----- SUPPLIED DATA -----

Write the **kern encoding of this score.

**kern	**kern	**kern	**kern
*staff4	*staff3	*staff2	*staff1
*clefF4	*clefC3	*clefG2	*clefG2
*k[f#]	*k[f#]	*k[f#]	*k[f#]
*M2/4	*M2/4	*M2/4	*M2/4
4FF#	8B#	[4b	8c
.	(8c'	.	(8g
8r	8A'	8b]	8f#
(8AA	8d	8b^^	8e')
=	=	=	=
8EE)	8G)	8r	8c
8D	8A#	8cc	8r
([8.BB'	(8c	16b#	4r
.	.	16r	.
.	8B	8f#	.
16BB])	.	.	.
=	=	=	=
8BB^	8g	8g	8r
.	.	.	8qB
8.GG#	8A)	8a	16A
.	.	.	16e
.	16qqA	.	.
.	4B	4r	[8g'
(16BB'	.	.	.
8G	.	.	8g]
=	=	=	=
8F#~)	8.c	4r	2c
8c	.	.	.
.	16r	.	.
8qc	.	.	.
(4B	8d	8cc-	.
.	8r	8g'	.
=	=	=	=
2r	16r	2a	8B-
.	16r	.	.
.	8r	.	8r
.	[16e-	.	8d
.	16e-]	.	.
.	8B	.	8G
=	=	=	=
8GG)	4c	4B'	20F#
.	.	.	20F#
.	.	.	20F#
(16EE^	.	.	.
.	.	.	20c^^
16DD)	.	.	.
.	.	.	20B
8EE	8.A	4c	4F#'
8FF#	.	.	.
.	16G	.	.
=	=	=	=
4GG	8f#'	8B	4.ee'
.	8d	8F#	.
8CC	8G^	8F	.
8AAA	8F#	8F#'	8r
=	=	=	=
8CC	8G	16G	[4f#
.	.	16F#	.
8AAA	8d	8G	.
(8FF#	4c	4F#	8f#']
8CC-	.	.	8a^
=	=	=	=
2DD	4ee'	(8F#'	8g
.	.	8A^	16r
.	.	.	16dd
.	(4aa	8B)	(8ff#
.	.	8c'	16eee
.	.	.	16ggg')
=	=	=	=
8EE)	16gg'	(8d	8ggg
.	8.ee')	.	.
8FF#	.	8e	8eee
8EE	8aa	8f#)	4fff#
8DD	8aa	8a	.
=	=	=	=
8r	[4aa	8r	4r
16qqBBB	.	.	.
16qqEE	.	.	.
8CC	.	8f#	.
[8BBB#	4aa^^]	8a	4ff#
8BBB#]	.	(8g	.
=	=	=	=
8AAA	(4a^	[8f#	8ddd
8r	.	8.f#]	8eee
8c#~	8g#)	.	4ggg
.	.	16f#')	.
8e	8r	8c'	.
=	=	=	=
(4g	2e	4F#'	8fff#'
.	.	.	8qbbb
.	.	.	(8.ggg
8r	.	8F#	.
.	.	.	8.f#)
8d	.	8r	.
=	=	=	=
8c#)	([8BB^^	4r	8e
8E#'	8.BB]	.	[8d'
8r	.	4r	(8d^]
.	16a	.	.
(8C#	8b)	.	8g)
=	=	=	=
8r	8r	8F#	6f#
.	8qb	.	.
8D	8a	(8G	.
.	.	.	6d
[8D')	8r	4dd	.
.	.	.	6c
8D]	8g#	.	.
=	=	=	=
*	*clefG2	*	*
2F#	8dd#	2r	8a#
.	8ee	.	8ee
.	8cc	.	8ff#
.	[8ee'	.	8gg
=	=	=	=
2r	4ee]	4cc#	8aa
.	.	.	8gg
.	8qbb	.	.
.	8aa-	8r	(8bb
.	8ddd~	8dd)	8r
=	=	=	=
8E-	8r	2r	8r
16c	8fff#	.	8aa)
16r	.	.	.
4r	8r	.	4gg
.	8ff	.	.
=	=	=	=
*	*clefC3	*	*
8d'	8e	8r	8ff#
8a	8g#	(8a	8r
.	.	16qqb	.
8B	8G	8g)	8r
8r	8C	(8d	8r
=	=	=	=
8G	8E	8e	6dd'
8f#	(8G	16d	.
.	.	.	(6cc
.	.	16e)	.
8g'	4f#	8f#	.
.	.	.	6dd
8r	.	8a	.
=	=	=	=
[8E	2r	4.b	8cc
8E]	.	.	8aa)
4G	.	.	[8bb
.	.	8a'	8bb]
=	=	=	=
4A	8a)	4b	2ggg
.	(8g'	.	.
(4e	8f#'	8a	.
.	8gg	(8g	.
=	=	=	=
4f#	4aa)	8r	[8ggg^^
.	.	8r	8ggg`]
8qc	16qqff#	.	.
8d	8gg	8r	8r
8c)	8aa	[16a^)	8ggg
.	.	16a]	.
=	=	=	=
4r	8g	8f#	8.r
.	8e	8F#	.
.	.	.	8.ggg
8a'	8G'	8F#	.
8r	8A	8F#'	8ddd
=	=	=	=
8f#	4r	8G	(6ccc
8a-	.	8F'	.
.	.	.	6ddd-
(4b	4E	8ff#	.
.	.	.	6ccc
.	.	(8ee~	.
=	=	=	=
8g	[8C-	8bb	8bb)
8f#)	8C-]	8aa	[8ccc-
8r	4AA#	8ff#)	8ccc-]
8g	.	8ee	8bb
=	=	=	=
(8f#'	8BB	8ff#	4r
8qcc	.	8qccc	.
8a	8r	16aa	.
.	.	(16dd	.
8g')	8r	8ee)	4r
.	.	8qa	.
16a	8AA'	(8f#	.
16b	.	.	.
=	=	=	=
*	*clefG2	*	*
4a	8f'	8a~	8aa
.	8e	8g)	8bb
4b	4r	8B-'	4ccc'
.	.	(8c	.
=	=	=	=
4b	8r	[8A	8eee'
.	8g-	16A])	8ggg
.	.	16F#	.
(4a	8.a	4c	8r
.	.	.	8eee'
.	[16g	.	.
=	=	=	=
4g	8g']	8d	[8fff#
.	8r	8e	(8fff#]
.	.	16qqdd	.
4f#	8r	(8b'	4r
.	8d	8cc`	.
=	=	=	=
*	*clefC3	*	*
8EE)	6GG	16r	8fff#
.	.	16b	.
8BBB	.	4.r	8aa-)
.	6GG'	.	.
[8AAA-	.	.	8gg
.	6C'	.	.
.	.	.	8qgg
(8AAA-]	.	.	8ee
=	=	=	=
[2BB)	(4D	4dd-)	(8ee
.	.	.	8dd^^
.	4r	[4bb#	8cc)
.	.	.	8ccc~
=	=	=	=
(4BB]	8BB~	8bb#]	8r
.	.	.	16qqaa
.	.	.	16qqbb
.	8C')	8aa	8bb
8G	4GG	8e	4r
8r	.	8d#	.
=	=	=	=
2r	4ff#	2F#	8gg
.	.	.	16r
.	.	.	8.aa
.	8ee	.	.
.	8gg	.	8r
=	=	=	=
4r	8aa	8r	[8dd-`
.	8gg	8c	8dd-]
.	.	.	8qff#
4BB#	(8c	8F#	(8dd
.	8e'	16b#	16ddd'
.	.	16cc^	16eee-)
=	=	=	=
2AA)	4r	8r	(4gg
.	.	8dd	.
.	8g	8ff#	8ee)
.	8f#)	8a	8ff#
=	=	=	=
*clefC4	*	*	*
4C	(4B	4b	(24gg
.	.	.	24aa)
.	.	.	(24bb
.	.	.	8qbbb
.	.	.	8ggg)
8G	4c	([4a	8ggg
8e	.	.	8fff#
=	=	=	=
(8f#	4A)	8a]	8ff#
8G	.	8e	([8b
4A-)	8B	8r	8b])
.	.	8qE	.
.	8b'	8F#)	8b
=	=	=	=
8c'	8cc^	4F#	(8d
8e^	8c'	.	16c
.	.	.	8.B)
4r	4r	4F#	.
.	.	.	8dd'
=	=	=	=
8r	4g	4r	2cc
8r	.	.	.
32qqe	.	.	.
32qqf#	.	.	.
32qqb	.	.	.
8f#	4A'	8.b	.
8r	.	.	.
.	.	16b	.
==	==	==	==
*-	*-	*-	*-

-----

**INSTRUCTION:**
How many lines in the entries above contain the string "kern"? Case counts, so match capital and lowercase letters exactly, and reply with the number alone.

**TASK SOLUTION:**
2